▸ AIM OF THE EXERCISE: Print this span of the material below exactly: the line with "pink slope A3:B4 level 2 top 3", the line with "none -> orange brick B14:E14 level 1", and every line between them, but nothing else.

● ● ● ●

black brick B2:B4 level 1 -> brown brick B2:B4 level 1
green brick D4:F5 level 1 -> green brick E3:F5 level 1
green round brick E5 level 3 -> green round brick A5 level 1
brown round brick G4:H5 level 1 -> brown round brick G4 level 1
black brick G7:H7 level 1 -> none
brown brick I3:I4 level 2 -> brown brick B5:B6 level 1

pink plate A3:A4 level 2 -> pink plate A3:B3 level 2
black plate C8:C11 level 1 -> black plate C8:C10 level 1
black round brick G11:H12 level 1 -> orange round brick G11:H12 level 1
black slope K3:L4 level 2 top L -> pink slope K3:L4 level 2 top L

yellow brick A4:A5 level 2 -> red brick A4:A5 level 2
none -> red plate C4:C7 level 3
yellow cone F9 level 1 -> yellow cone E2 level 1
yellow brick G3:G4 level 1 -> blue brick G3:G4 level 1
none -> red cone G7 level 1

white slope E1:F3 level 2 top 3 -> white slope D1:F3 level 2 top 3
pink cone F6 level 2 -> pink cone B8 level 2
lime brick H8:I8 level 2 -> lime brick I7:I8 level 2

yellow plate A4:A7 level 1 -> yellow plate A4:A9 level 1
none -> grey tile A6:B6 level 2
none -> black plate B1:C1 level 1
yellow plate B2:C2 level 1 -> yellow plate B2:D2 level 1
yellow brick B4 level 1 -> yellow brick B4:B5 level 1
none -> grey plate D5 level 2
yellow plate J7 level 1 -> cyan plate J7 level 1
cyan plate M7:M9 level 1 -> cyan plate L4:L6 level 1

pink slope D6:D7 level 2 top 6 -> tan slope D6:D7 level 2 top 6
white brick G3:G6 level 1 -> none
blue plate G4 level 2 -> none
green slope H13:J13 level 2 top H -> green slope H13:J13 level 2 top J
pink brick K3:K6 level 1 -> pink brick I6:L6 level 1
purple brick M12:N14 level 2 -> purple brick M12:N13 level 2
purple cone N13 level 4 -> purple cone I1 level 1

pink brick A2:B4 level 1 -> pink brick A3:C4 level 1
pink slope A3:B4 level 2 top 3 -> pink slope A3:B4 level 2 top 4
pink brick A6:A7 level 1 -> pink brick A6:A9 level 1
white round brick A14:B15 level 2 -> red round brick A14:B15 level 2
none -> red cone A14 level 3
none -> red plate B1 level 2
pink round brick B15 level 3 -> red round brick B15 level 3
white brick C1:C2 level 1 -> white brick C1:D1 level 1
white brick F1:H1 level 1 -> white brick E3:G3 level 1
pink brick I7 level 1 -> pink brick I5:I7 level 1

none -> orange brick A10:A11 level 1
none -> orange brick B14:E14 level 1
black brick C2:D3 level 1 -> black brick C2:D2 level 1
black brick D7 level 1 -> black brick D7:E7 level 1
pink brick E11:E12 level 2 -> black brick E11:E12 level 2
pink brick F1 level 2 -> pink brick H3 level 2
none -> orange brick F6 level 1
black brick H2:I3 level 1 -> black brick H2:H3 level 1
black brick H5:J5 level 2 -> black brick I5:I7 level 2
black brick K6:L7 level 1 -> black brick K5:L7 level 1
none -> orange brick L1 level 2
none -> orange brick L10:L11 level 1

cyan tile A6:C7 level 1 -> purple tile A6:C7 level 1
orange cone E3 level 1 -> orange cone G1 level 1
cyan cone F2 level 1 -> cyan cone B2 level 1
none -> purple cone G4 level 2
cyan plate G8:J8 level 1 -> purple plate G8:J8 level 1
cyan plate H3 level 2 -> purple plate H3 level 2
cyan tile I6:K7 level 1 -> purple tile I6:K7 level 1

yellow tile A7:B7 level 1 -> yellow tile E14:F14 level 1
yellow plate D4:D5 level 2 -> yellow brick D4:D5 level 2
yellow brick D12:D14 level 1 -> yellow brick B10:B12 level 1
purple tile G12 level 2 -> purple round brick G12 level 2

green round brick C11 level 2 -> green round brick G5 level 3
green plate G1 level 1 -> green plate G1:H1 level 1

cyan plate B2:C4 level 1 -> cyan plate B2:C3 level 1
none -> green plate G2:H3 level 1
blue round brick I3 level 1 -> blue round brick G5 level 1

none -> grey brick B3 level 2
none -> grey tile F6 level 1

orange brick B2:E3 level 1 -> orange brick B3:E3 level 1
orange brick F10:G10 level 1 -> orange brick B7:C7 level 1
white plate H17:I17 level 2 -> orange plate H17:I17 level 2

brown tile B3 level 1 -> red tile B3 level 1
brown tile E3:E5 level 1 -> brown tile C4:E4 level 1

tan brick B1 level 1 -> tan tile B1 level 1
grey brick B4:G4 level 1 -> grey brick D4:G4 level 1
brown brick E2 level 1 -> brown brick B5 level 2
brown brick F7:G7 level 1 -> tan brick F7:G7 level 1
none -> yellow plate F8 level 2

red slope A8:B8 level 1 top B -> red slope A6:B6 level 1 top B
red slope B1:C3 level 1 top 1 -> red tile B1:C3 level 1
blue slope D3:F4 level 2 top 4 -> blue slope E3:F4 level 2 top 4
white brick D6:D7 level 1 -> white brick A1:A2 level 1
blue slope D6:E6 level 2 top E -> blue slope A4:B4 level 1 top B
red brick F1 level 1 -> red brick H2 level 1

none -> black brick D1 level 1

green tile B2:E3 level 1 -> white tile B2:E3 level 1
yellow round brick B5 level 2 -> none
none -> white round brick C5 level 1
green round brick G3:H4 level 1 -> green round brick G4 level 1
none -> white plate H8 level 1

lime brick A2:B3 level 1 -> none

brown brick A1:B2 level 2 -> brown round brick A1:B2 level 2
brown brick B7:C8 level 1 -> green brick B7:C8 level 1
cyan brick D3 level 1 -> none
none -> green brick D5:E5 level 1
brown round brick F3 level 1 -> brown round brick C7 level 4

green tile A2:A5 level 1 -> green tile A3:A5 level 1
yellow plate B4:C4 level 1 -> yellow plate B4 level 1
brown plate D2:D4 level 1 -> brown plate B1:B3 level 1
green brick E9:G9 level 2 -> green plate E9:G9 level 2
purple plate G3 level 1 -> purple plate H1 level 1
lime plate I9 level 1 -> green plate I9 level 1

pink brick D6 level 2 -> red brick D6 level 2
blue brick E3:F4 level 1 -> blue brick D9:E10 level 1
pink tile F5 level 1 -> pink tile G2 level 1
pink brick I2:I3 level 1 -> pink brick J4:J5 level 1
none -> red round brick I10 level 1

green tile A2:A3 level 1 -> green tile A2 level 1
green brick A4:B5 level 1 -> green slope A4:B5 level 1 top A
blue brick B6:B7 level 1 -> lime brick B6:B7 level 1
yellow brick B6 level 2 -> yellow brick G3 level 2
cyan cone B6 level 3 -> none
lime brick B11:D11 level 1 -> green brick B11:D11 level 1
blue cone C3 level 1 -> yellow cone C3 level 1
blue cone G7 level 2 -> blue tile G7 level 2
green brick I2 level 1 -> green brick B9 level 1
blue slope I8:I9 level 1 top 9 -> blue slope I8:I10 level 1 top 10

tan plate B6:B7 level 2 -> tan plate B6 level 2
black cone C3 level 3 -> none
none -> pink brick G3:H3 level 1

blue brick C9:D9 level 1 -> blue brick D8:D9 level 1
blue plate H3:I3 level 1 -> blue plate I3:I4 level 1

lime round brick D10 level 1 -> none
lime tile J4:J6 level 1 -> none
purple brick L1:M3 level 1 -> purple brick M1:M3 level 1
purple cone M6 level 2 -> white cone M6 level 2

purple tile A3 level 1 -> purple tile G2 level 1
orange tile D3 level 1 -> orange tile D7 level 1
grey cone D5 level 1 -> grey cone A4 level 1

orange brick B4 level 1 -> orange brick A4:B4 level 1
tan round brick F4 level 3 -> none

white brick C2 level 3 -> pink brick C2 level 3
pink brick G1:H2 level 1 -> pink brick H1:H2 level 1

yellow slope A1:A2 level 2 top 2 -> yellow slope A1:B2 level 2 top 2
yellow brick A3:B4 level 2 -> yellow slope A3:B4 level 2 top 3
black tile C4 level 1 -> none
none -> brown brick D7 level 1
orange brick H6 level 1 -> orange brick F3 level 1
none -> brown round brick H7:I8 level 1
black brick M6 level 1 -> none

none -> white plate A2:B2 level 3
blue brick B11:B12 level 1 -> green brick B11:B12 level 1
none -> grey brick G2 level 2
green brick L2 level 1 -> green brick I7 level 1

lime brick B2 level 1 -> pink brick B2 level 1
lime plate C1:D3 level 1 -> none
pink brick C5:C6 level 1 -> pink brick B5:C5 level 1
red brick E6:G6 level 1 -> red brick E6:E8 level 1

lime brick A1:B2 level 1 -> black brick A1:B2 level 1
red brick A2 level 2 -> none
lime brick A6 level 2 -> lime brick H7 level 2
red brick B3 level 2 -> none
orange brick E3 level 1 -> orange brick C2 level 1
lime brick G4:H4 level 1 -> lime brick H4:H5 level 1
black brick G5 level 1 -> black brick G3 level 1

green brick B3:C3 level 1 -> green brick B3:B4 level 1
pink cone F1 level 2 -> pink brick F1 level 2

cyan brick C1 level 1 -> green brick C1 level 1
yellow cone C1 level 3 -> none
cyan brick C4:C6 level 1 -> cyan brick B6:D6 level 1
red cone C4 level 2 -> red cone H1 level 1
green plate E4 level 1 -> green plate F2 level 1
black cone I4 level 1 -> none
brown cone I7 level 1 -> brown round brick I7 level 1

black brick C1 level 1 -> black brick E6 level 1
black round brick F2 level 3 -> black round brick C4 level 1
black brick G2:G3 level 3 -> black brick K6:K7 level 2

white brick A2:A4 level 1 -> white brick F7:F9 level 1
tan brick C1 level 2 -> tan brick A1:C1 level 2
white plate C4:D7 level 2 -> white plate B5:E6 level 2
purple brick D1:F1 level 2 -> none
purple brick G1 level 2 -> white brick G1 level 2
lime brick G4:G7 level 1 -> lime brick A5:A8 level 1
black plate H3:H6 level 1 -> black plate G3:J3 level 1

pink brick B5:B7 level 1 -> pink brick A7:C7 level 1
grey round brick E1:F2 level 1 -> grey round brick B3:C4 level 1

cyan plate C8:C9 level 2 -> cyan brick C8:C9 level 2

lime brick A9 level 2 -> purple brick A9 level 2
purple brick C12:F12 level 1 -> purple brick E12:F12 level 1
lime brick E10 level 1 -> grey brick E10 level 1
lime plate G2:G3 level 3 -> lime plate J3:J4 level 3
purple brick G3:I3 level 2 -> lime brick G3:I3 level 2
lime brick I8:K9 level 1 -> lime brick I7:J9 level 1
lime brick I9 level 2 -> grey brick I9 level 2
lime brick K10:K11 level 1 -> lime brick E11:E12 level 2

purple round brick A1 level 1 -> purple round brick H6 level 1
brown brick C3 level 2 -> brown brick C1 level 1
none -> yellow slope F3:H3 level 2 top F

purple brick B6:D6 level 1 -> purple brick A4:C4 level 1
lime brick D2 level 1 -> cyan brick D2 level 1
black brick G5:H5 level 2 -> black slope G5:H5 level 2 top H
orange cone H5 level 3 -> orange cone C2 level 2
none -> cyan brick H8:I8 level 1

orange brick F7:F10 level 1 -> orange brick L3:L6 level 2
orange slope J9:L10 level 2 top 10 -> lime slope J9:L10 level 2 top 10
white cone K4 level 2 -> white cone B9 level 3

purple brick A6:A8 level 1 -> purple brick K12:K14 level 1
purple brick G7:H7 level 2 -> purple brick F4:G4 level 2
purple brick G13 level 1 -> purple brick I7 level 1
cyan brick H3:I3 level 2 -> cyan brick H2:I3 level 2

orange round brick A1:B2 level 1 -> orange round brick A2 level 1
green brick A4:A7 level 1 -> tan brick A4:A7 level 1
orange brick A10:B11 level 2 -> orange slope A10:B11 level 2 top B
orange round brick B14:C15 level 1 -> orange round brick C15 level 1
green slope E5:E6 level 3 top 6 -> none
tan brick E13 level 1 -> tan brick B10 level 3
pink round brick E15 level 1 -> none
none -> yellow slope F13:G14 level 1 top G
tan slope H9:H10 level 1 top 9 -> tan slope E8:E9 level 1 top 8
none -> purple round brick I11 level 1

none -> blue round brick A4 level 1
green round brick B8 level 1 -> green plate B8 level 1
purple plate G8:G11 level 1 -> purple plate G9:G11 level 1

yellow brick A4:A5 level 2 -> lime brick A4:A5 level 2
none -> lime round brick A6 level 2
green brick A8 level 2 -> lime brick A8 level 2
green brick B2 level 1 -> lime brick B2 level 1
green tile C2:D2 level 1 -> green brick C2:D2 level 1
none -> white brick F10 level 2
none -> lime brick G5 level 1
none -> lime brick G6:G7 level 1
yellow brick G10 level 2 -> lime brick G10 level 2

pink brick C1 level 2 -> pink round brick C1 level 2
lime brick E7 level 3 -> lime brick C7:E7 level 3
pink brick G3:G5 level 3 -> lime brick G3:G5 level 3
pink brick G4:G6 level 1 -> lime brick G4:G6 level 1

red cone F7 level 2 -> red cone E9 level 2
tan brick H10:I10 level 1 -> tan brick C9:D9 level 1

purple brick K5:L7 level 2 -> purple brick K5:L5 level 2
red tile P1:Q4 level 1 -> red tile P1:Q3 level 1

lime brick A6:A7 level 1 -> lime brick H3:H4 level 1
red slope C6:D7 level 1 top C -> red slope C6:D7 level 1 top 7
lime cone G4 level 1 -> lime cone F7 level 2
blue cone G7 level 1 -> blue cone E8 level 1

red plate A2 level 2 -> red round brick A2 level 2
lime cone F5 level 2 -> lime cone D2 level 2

● ● ● ●

▸ SOLUTION:
pink slope A3:B4 level 2 top 3 -> pink slope A3:B4 level 2 top 4
pink brick A6:A7 level 1 -> pink brick A6:A9 level 1
white round brick A14:B15 level 2 -> red round brick A14:B15 level 2
none -> red cone A14 level 3
none -> red plate B1 level 2
pink round brick B15 level 3 -> red round brick B15 level 3
white brick C1:C2 level 1 -> white brick C1:D1 level 1
white brick F1:H1 level 1 -> white brick E3:G3 level 1
pink brick I7 level 1 -> pink brick I5:I7 level 1

none -> orange brick A10:A11 level 1
none -> orange brick B14:E14 level 1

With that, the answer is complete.